Could you restate the entries word for word, without the images?
--- START ---
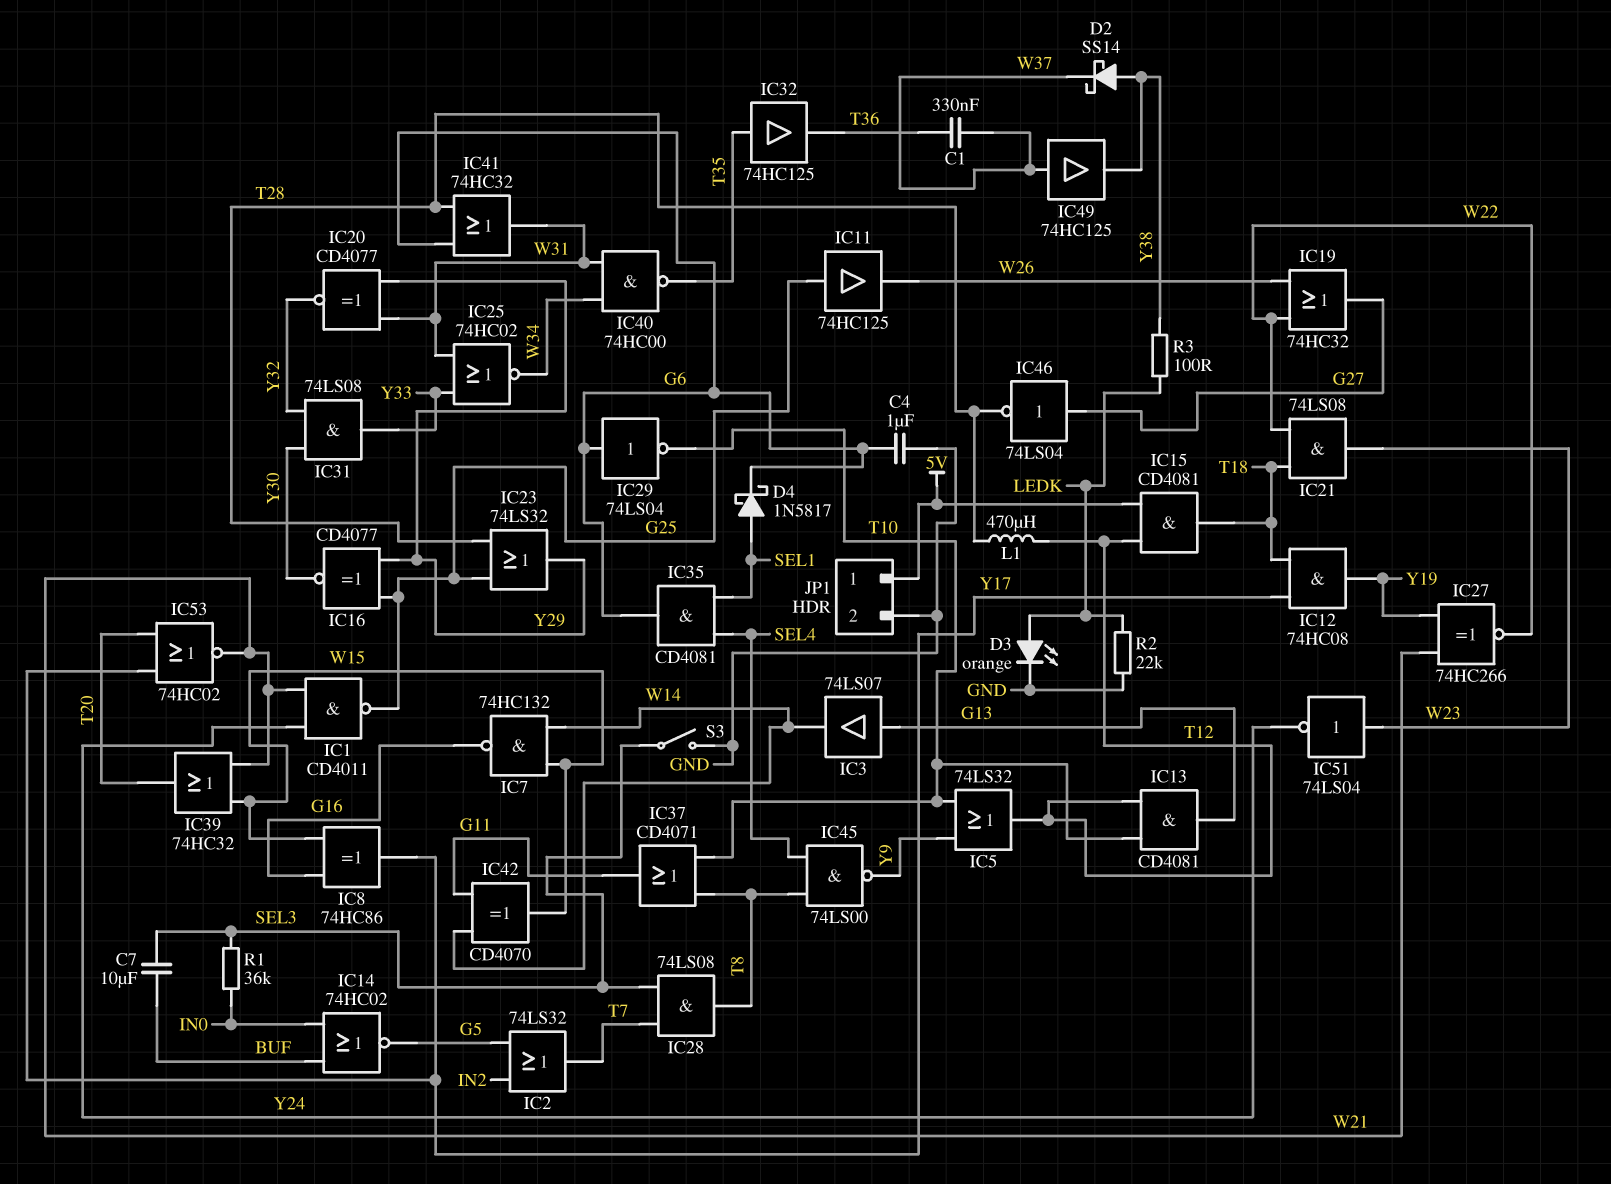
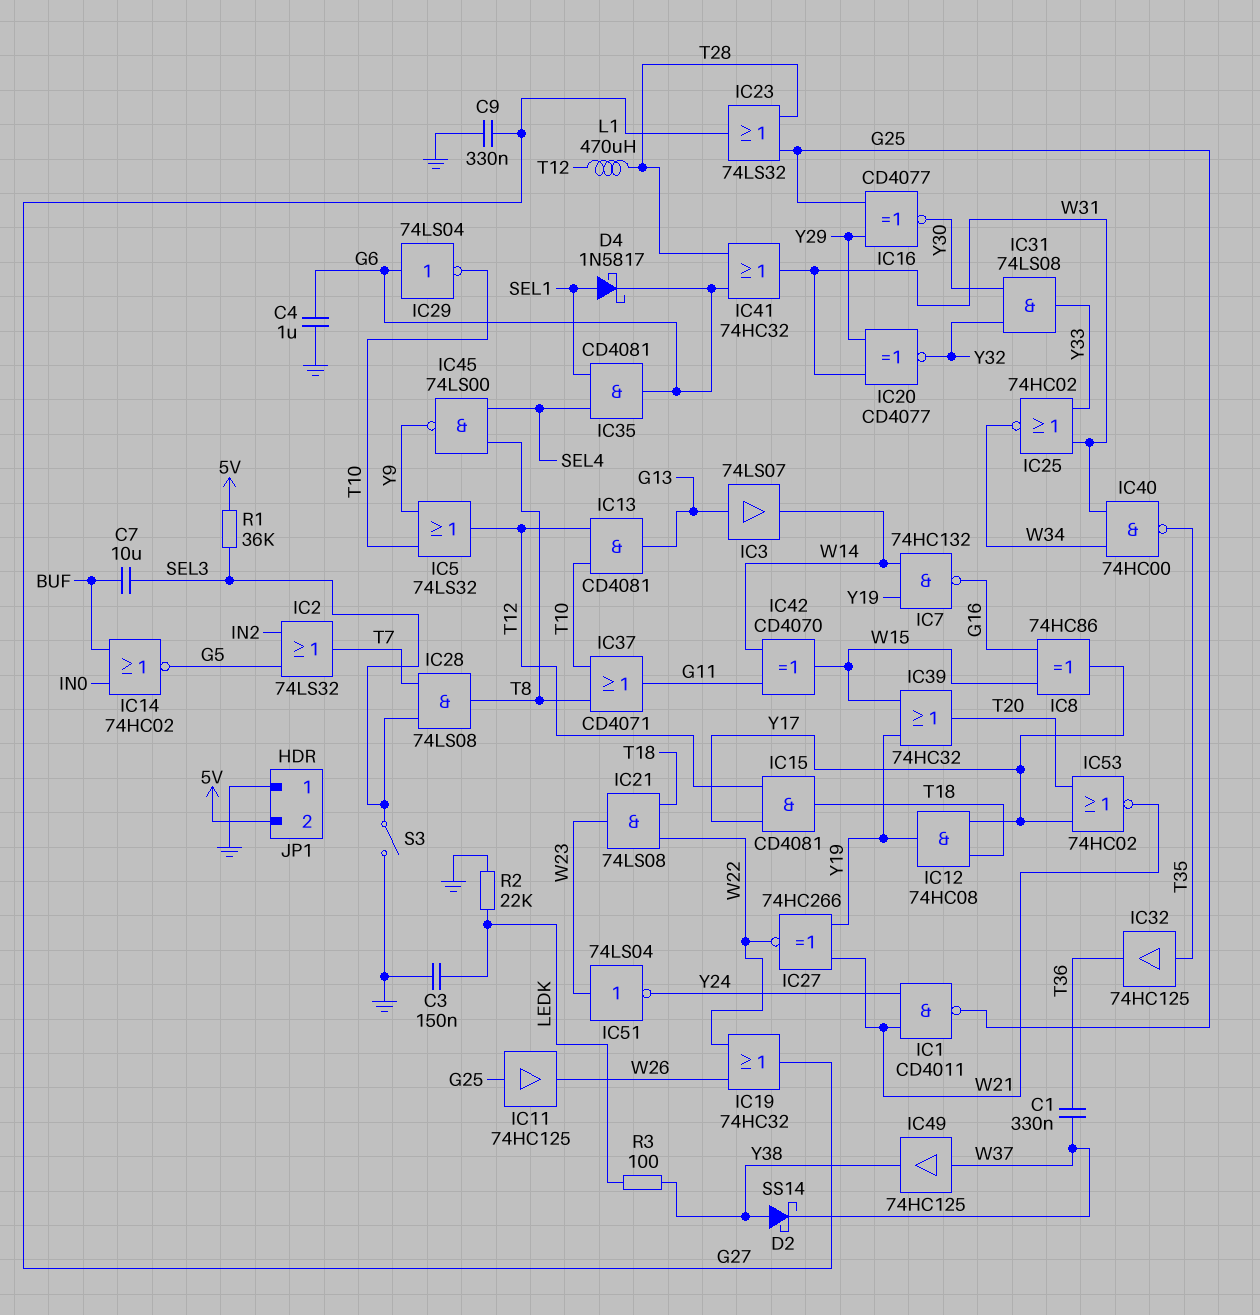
C3: none -> 150nF (GND, LEDK)
C9: none -> 330nF (G27, GND)
D3: LED orange (A LEDK, K GND) -> none
IC7: NAND 74HC132 (in W14, in W15, out G16) -> NAND 74HC132 (in W14, in Y19, out G16)
IC15: AND CD4081 (in 5V, in T12, out T18) -> AND CD4081 (in T12, in Y17, out T18)
IC23: OR 74LS32 (in G25, in T28, out Y29) -> OR 74LS32 (in G25, in T28, out G27)
IC39: OR 74HC32 (in W15, in W21, out T20) -> OR 74HC32 (in W15, in Y19, out T20)
IC46: NOT 74LS04 (in G27, out T28) -> none
JP1 pin 1: 5V -> GND
JP1 pin 2: GND -> 5V
R1: 36k (IN0, SEL3) -> 36k (5V, SEL3)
--- END ---
§ **Response to this exercise**
C3: none -> 150nF (GND, LEDK)
C9: none -> 330nF (G27, GND)
D3: LED orange (A LEDK, K GND) -> none
IC7: NAND 74HC132 (in W14, in W15, out G16) -> NAND 74HC132 (in W14, in Y19, out G16)
IC15: AND CD4081 (in 5V, in T12, out T18) -> AND CD4081 (in T12, in Y17, out T18)
IC23: OR 74LS32 (in G25, in T28, out Y29) -> OR 74LS32 (in G25, in T28, out G27)
IC39: OR 74HC32 (in W15, in W21, out T20) -> OR 74HC32 (in W15, in Y19, out T20)
IC46: NOT 74LS04 (in G27, out T28) -> none
JP1 pin 1: 5V -> GND
JP1 pin 2: GND -> 5V
R1: 36k (IN0, SEL3) -> 36k (5V, SEL3)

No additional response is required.